• **Record set**:
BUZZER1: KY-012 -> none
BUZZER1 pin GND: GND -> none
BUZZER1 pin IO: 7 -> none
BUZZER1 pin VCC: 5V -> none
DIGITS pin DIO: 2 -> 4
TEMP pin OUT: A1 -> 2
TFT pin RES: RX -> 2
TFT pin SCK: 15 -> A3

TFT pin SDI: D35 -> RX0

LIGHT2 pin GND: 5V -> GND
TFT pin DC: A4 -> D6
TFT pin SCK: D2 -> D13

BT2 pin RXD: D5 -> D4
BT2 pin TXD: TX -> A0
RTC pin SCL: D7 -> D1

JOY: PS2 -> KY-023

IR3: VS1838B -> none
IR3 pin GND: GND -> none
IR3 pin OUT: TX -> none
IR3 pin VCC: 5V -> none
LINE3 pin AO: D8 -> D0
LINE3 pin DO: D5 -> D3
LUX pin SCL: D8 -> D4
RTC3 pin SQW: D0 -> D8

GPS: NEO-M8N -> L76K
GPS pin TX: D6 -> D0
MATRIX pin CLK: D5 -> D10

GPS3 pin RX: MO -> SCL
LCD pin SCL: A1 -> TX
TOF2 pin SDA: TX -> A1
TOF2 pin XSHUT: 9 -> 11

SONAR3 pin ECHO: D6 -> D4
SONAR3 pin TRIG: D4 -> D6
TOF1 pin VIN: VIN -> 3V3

• **Required action**:
Would you please repeat, exactly as written, the lines from the one containing "TFT pin DC: A4 -> D6" through the end of the listing above, including both, and only those?

• **Output below**:
TFT pin DC: A4 -> D6
TFT pin SCK: D2 -> D13

BT2 pin RXD: D5 -> D4
BT2 pin TXD: TX -> A0
RTC pin SCL: D7 -> D1

JOY: PS2 -> KY-023

IR3: VS1838B -> none
IR3 pin GND: GND -> none
IR3 pin OUT: TX -> none
IR3 pin VCC: 5V -> none
LINE3 pin AO: D8 -> D0
LINE3 pin DO: D5 -> D3
LUX pin SCL: D8 -> D4
RTC3 pin SQW: D0 -> D8

GPS: NEO-M8N -> L76K
GPS pin TX: D6 -> D0
MATRIX pin CLK: D5 -> D10

GPS3 pin RX: MO -> SCL
LCD pin SCL: A1 -> TX
TOF2 pin SDA: TX -> A1
TOF2 pin XSHUT: 9 -> 11

SONAR3 pin ECHO: D6 -> D4
SONAR3 pin TRIG: D4 -> D6
TOF1 pin VIN: VIN -> 3V3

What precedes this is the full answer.